PROBLEM TO SOLVE> Among the records below, find each line containing the word "test" and copy it.

Collected data>
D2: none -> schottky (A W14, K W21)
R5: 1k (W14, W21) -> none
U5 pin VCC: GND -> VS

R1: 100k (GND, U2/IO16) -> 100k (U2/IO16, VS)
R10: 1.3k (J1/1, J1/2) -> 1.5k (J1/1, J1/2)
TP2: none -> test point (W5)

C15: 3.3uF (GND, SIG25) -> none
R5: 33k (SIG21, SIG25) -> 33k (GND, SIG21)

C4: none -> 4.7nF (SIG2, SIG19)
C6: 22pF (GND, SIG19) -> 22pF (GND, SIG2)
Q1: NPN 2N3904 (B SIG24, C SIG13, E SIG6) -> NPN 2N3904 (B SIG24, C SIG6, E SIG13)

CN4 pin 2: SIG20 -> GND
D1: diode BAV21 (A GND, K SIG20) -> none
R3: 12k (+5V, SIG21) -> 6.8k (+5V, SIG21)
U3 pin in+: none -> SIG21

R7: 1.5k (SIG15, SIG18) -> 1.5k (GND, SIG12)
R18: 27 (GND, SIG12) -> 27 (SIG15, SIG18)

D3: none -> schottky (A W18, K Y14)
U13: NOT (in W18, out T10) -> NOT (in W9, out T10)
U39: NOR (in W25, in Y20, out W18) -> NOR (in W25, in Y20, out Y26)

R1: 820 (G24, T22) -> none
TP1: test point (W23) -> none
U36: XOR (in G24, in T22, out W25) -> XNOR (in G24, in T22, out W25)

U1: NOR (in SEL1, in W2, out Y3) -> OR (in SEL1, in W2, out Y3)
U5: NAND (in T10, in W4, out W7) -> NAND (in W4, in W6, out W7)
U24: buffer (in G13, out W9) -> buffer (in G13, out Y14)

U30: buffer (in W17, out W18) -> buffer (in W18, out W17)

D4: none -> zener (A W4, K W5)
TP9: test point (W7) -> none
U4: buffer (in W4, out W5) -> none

EXPECTED ANSWER>
TP2: none -> test point (W5)
TP1: test point (W23) -> none
TP9: test point (W7) -> none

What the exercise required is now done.